Records provided
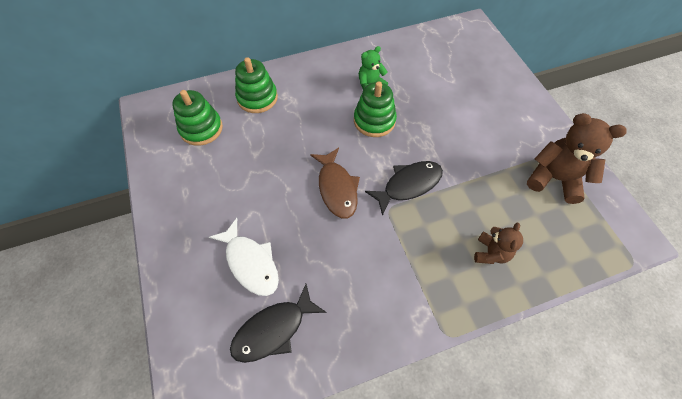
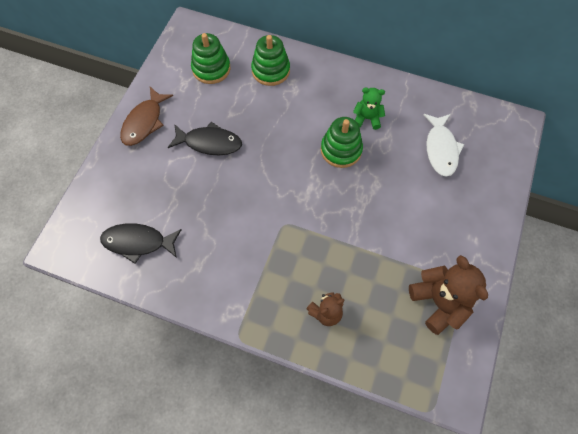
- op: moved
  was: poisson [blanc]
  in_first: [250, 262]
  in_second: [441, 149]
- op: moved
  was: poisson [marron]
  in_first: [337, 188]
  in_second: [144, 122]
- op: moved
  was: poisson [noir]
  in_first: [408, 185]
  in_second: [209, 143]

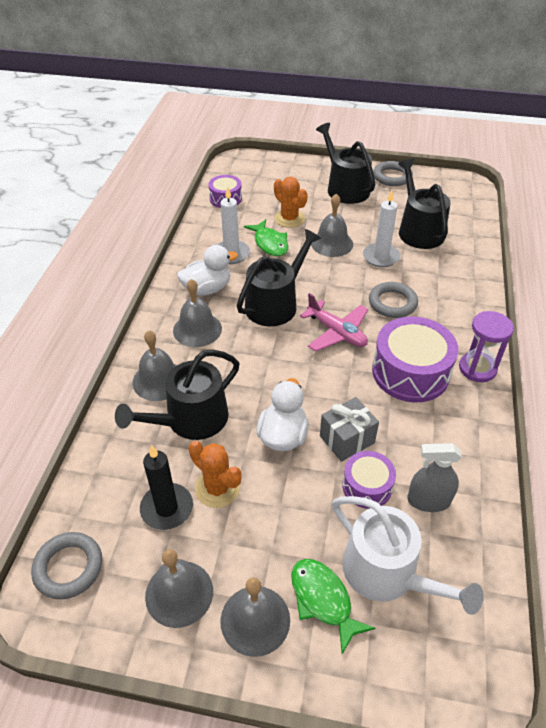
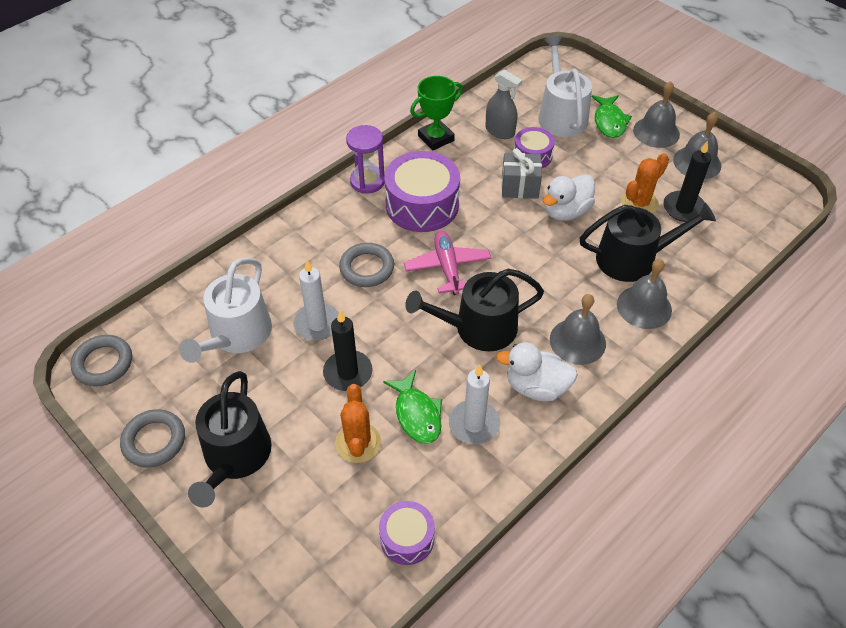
- op: added
  now: trophée [vert]
  in_second: [436, 138]
- op: moved
  was: anneau [gris]
  in_first: [68, 567]
  in_second: [103, 363]
- op: replaced
  was: cloche [gris]
  now: bougie [noir]
  in_first: [332, 243]
  in_second: [348, 372]
- op: recoloured
  was: arrosoir [noir]
  now: arrosoir [blanc]
  in_first: [418, 230]
  in_second: [236, 335]
- op: turned
  was: cactus [orange]
  in_first: [217, 488]
  in_second: [639, 203]
  clockwise: 60
- op: turned
  was: poisson [vert]
  in_first: [270, 243]
  in_second: [417, 414]
  clockwise: 150

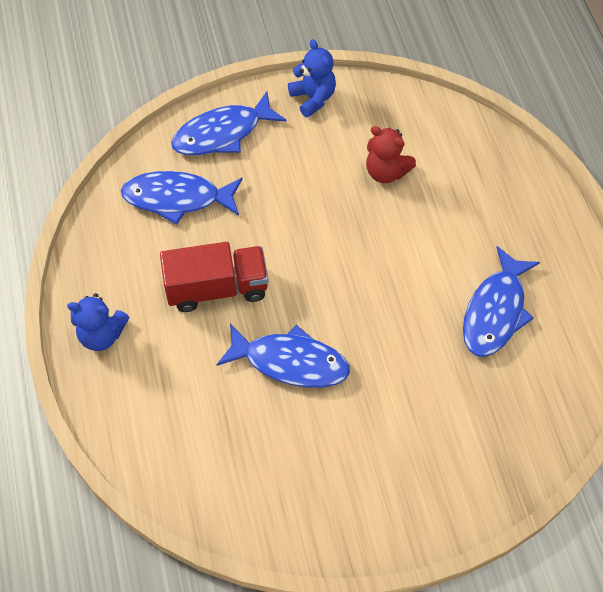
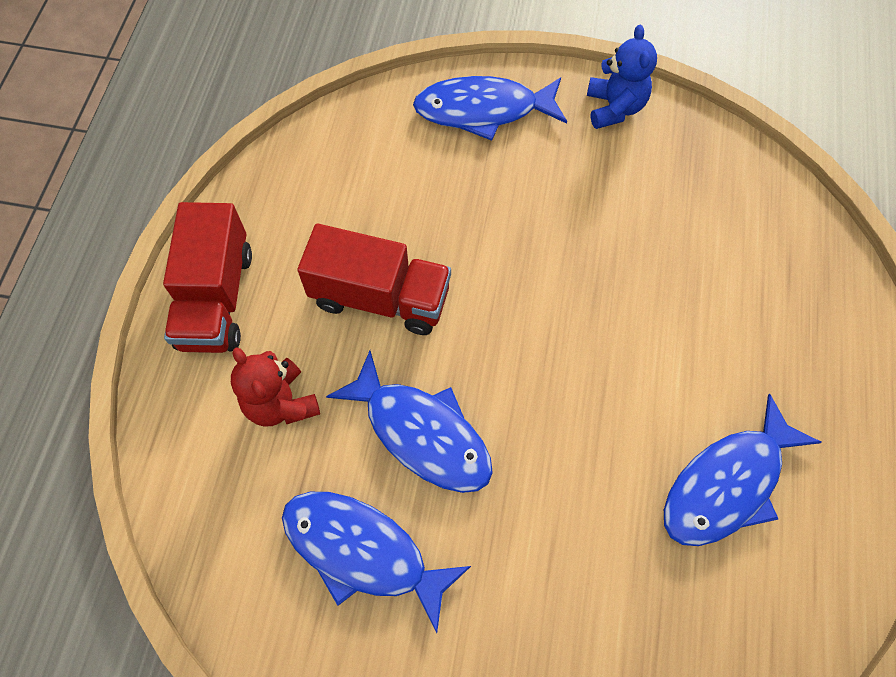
- op: moved
  was: poisson [bleu]
  in_first: [177, 198]
  in_second: [363, 552]
- op: moved
  was: ours en peluche [rouge]
  in_first: [386, 172]
  in_second: [281, 403]
- op: replaced
  was: ours en peluche [bleu]
  now: camion [rouge]
  in_first: [102, 335]
  in_second: [216, 298]

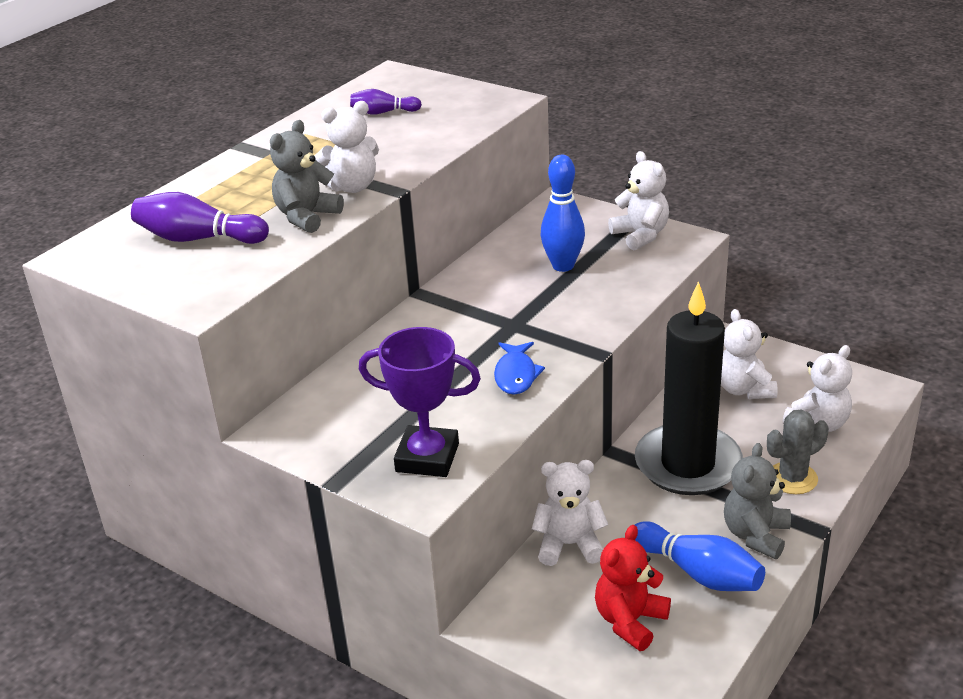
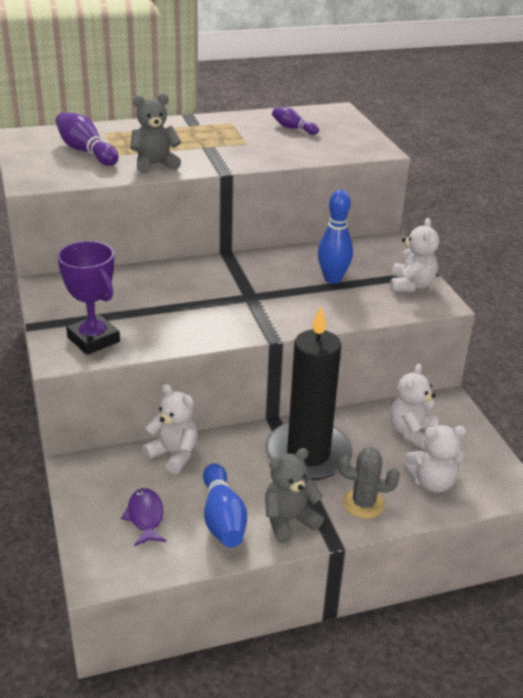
- op: removed
  was: ours en peluche [blanc]
  in_first: [352, 187]
- op: removed
  was: poisson [bleu]
  in_first: [516, 375]
- op: replaced
  was: ours en peluche [rouge]
  now: poisson [violet]
  in_first: [630, 621]
  in_second: [145, 517]

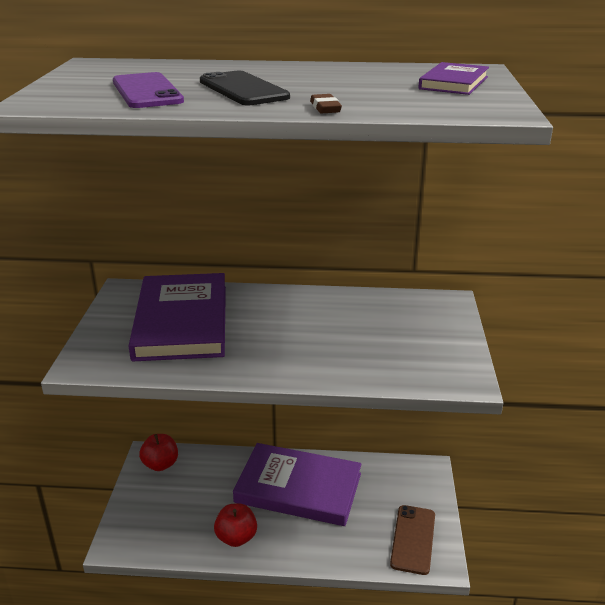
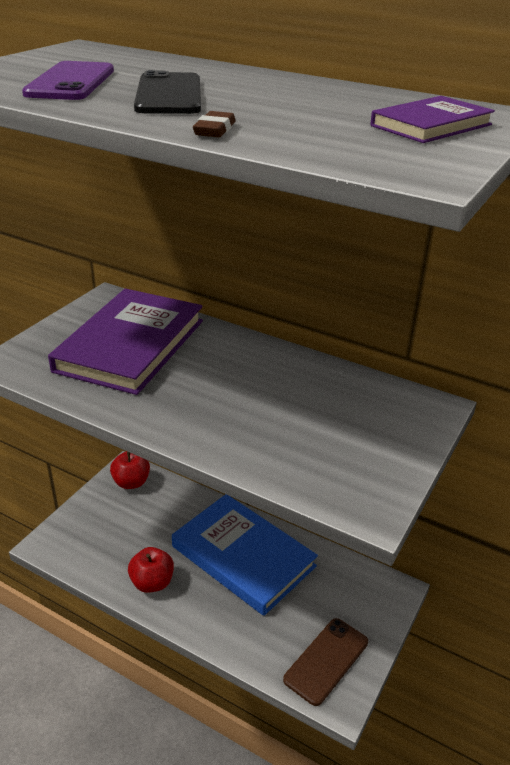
- op: recoloured
  was: livre [violet]
  now: livre [bleu]
  in_first: [298, 488]
  in_second: [243, 556]

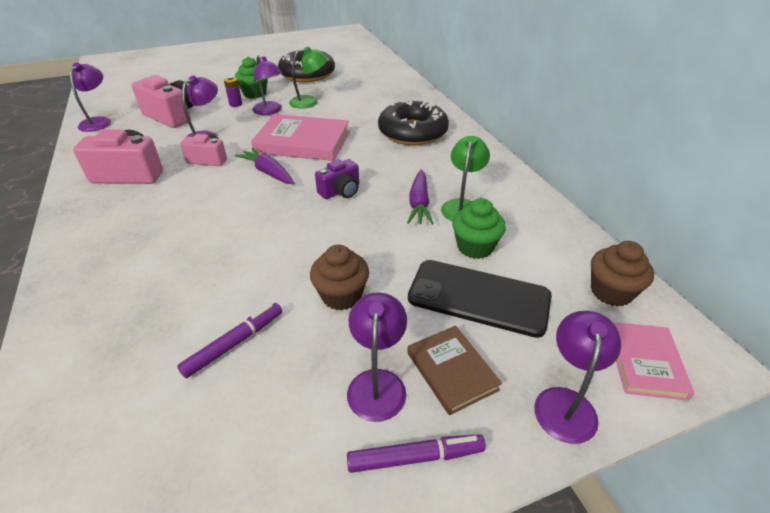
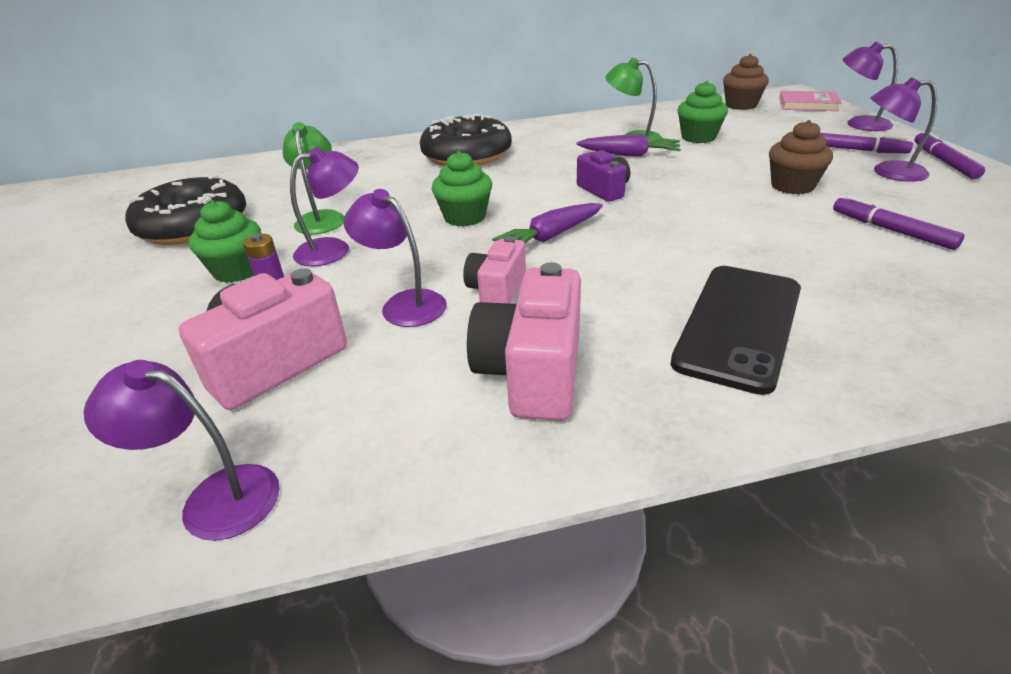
- op: moved
  was: téléphone [noir]
  in_first: [478, 298]
  in_second: [739, 325]
- op: replaced
  was: livre [rose]
  now: muffin [vert]
  in_first: [303, 142]
  in_second: [465, 217]
- op: replaced
  was: livre [marron]
  now: feutre [violet]
  in_first: [452, 371]
  in_second: [855, 150]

Directions
Could you set down word for word each line from the one holding "now: bougie [noir]" through the end of the material above, without any pictures?

Answer for this exercise
  now: bougie [noir]
  in_first: [332, 243]
  in_second: [348, 372]
- op: recoloured
  was: arrosoir [noir]
  now: arrosoir [blanc]
  in_first: [418, 230]
  in_second: [236, 335]
- op: turned
  was: cactus [orange]
  in_first: [217, 488]
  in_second: [639, 203]
  clockwise: 60
- op: turned
  was: poisson [vert]
  in_first: [270, 243]
  in_second: [417, 414]
  clockwise: 150

- op: moved
  was: poisson [bleu]
  in_first: [177, 198]
  in_second: [363, 552]
- op: moved
  was: ours en peluche [rouge]
  in_first: [386, 172]
  in_second: [281, 403]
- op: replaced
  was: ours en peluche [bleu]
  now: camion [rouge]
  in_first: [102, 335]
  in_second: [216, 298]

- op: removed
  was: ours en peluche [blanc]
  in_first: [352, 187]
- op: removed
  was: poisson [bleu]
  in_first: [516, 375]
- op: replaced
  was: ours en peluche [rouge]
  now: poisson [violet]
  in_first: [630, 621]
  in_second: [145, 517]

- op: recoloured
  was: livre [violet]
  now: livre [bleu]
  in_first: [298, 488]
  in_second: [243, 556]

- op: moved
  was: téléphone [noir]
  in_first: [478, 298]
  in_second: [739, 325]
- op: replaced
  was: livre [rose]
  now: muffin [vert]
  in_first: [303, 142]
  in_second: [465, 217]
- op: replaced
  was: livre [marron]
  now: feutre [violet]
  in_first: [452, 371]
  in_second: [855, 150]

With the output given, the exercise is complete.